◆ **Work order**: Leave out the pictures and retype all the entries below exactly.

◆ **Source information**:
# # # # #
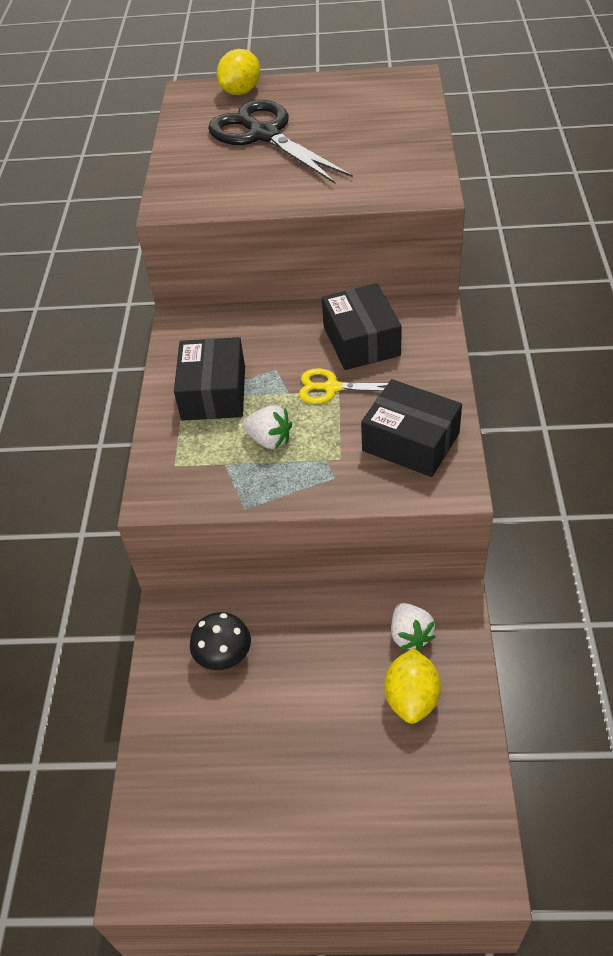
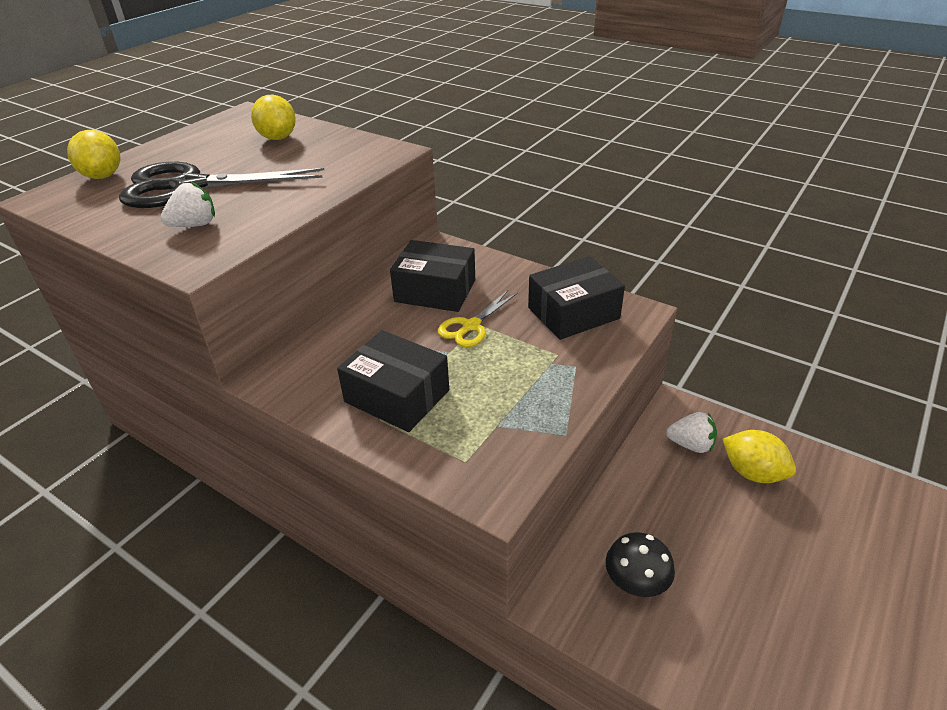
camera: 60 degrees left, 10 degrees down
(269, 440) = (495, 385): white strawberry -> white strawberry (195, 225)
(385, 121) = (278, 138): none -> yellow lemon

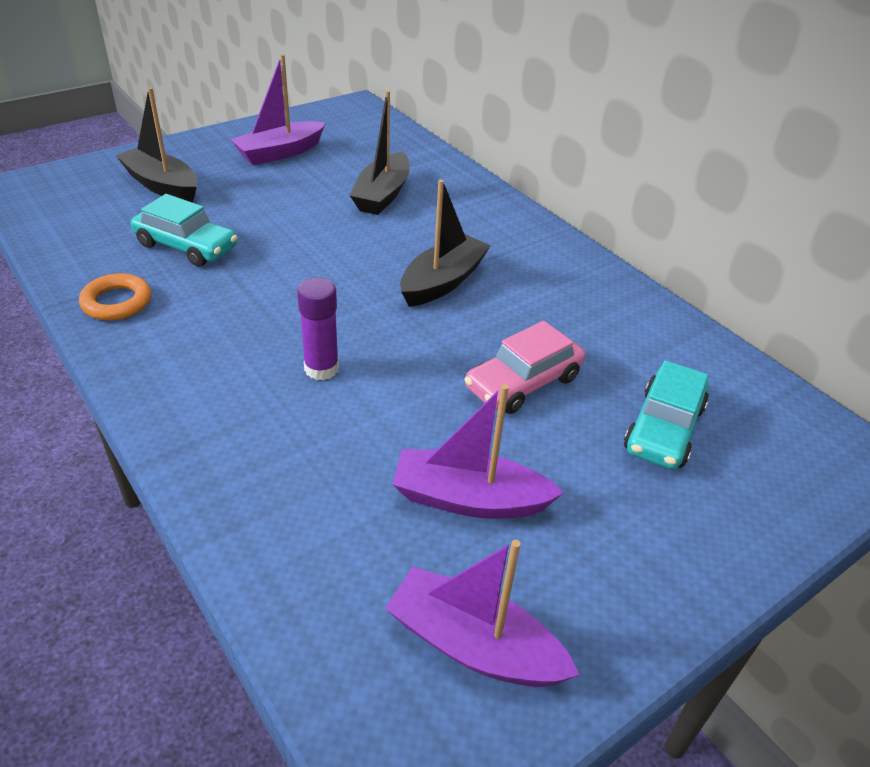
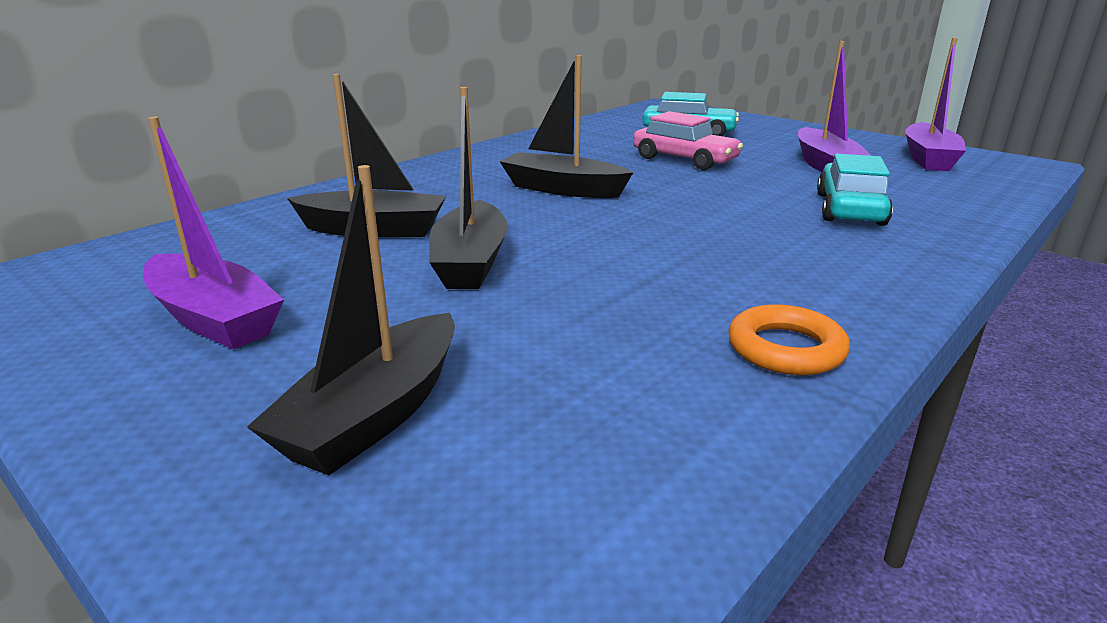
camera: 100 degrees left, 15 degrees down
(186, 246) = (592, 332): turquoise car -> turquoise car (849, 209)
(306, 222) = (470, 262): none -> black boat
(321, 369) = (755, 217): purple glue stick -> none

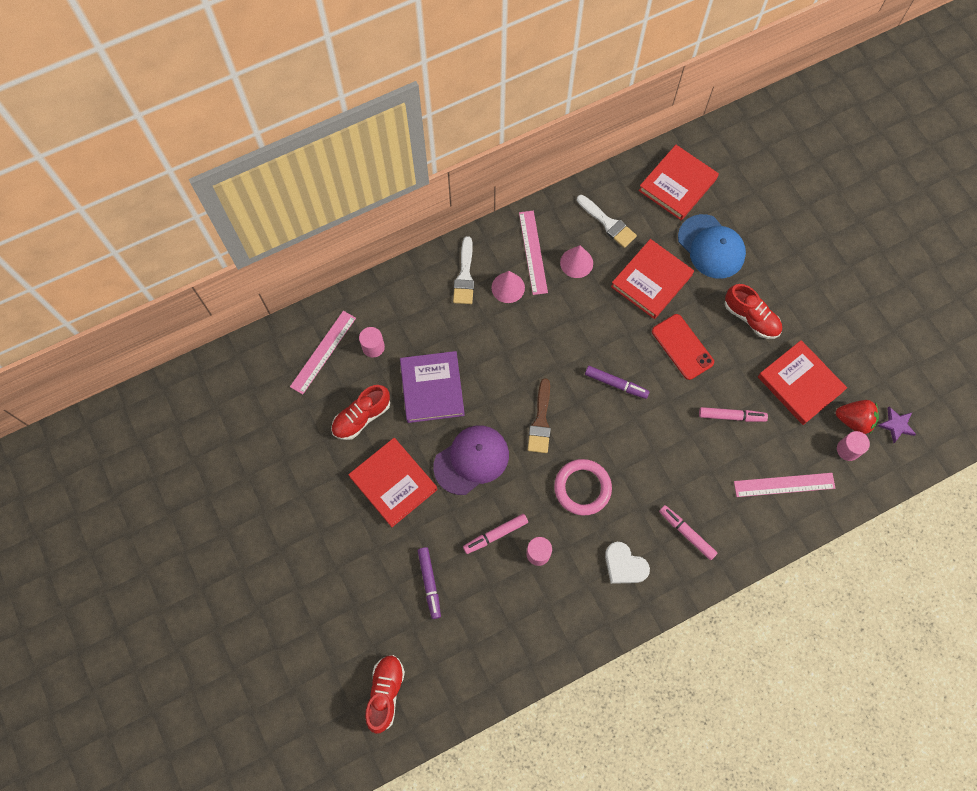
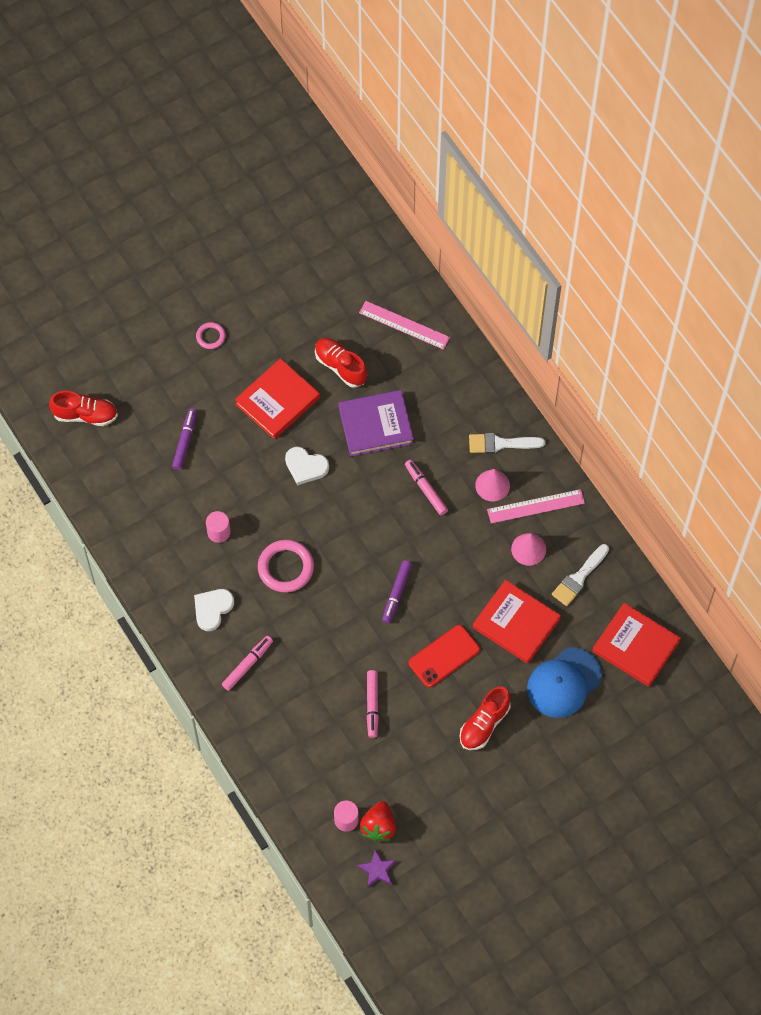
camera: 85 degrees right, 5 degrees down
(308, 548) = (210, 336): none -> pink ring
(373, 347) = (414, 368): pink cylinder -> none
(429, 583) = (185, 441): purple marker -> purple marker turned 120 degrees clockwise
(471, 460) = (305, 466): purple cap -> white heart
(495, 535) = (234, 493): pink marker -> pink marker (425, 489)
(540, 421) = (351, 526): brown brush -> none
(784, 485) = (303, 756): pink ruler -> none
(800, 384) = (414, 773): red book -> none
# # # # #
◆ **Task output**:
camera: 60 degrees left, 10 degrees down
(269, 440) = (495, 385): white strawberry -> white strawberry (195, 225)
(385, 121) = (278, 138): none -> yellow lemon

camera: 100 degrees left, 15 degrees down
(186, 246) = (592, 332): turquoise car -> turquoise car (849, 209)
(306, 222) = (470, 262): none -> black boat
(321, 369) = (755, 217): purple glue stick -> none

camera: 85 degrees right, 5 degrees down
(308, 548) = (210, 336): none -> pink ring
(373, 347) = (414, 368): pink cylinder -> none
(429, 583) = (185, 441): purple marker -> purple marker turned 120 degrees clockwise
(471, 460) = (305, 466): purple cap -> white heart
(495, 535) = (234, 493): pink marker -> pink marker (425, 489)
(540, 421) = (351, 526): brown brush -> none
(784, 485) = (303, 756): pink ruler -> none
(800, 384) = (414, 773): red book -> none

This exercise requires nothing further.